━━━━━ Study material ━━━━━
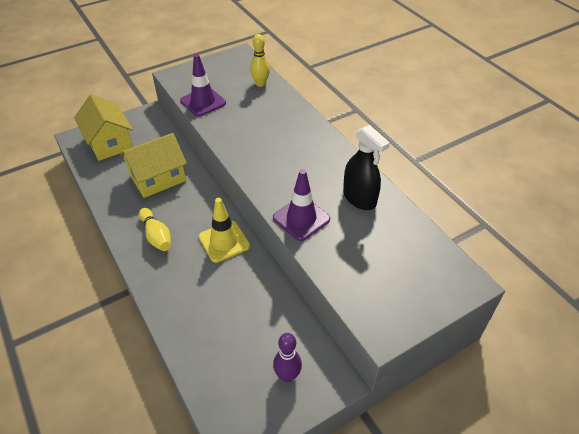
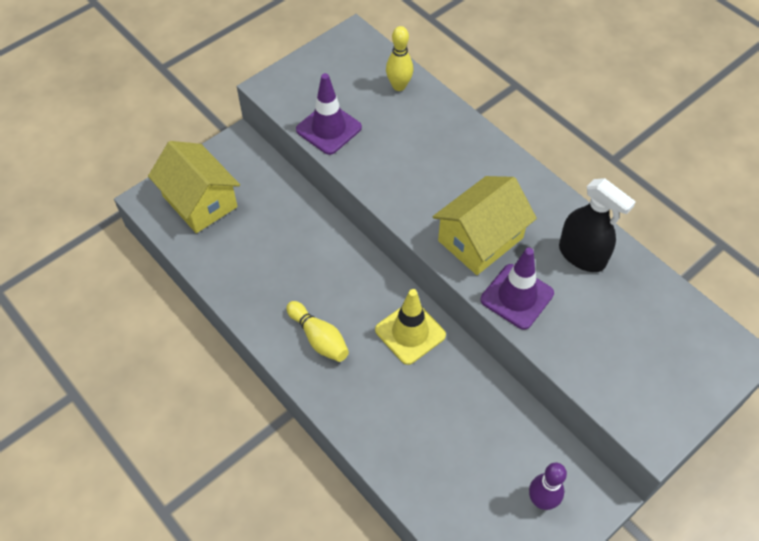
camera: 10 degrees left, 10 degrees up
yellow house [120,133,187,198] -> yellow house moved to [432,176,537,275]

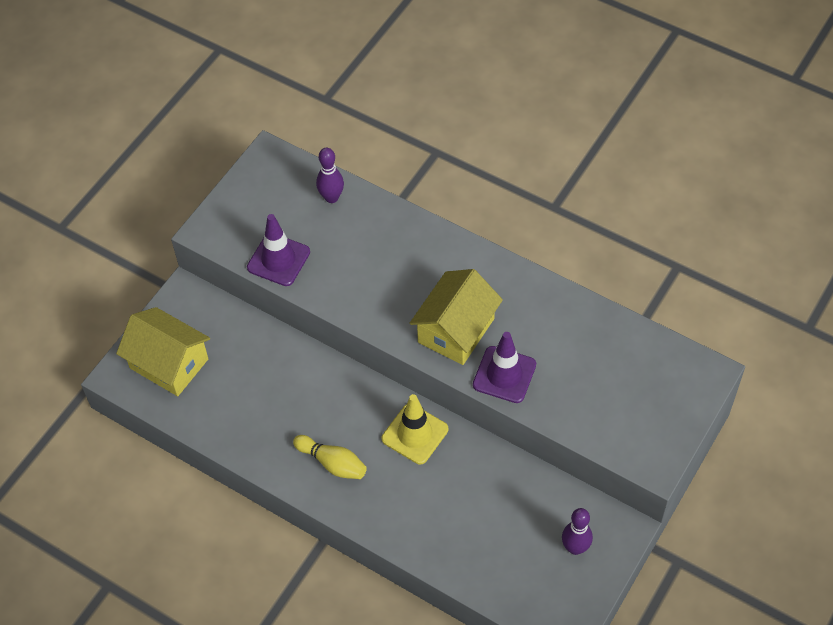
camera: 15 degrees left, 0 degrees up
yellow bowling pin [386,26,413,91] -> purple bowling pin [316,148,344,203]
black spray bottle [559,178,636,272] -> none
━━━━━
• _Requirement_: Only the last part of the records is wanted. Repeat it exactly, beginning at the line containing "camera: 15 degrees left, 0 degrees up" and ending at the final line.

• _Output_:
camera: 15 degrees left, 0 degrees up
yellow bowling pin [386,26,413,91] -> purple bowling pin [316,148,344,203]
black spray bottle [559,178,636,272] -> none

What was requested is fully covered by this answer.